To do -> Look through the records below for lines containing the string "cheese", and report how many there are, nothing else.

Provided information ->
--- START ---
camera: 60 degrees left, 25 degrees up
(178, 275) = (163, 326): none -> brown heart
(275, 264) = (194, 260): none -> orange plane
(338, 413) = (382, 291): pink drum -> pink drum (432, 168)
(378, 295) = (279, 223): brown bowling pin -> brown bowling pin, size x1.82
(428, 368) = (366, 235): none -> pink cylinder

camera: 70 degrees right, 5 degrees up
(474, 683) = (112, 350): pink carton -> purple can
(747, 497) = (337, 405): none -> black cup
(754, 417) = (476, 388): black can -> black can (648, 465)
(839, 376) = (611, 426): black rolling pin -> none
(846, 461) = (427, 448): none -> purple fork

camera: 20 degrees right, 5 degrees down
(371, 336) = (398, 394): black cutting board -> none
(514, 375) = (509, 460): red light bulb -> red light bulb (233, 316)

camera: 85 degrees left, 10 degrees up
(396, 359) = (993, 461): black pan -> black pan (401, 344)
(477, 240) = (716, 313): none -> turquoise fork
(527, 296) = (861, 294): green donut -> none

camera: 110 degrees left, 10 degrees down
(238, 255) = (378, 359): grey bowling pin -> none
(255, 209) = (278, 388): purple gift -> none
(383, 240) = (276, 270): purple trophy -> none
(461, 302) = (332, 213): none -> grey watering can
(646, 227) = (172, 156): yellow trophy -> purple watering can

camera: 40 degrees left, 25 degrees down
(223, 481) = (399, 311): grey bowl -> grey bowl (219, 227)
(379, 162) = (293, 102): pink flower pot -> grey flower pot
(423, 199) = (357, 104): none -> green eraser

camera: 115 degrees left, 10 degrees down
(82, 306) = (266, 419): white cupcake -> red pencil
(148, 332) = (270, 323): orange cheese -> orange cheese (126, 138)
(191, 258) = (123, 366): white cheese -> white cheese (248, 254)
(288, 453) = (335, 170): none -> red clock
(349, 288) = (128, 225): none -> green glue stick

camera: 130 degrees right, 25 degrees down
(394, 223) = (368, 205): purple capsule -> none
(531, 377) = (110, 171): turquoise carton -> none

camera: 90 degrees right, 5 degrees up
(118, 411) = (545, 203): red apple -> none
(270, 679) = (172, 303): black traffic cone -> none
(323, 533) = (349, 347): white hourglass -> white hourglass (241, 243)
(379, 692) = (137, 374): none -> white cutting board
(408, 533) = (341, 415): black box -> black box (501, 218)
--- END ---
Response to the exercise -> 2